◆ Records of spatial reasoning questions ◆
★ ★ ★

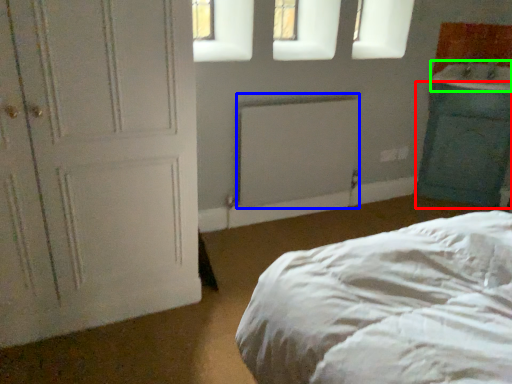
Question: Which object is the closest to the cabinetry (highlighted by a red box)? Choose among these: radiator (highlighted by a blue box) or sink (highlighted by a green box).

Choices:
 (A) radiator
 (B) sink

Answer: (B)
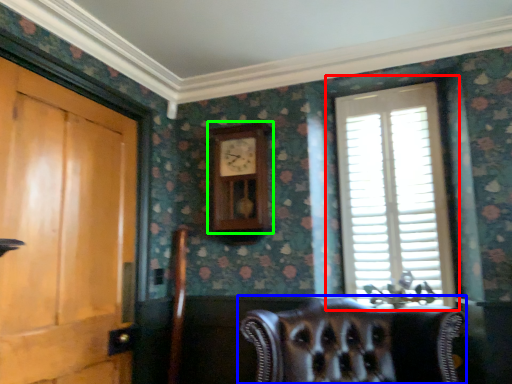
Question: Which is farther away from window (highlighted by a red box)? chair (highlighted by a blue box) or clock (highlighted by a green box)?

Choices:
 (A) chair
 (B) clock

Answer: (A)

★ ★ ★

◆ Written exercise ◆
Present every line of the records above as a Markdown table with the columns "Row" and "Text", numbering each row and skipping blank lines. Leave the pictures out of the table.

◆ Task output ◆
| Row | Text |
|---|---|
| 1 | Question: Which object is the closest to the cabinetry (highlighted by a red box)? Choose among these: radiator (highlighted by a blue box) or sink (highlighted by a green box). |
| 2 | Choices: |
| 3 |  (A) radiator |
| 4 |  (B) sink |
| 5 | Answer: (B) |
| 6 | Question: Which is farther away from window (highlighted by a red box)? chair (highlighted by a blue box) or clock (highlighted by a green box)? |
| 7 | Choices: |
| 8 |  (A) chair |
| 9 |  (B) clock |
| 10 | Answer: (A) |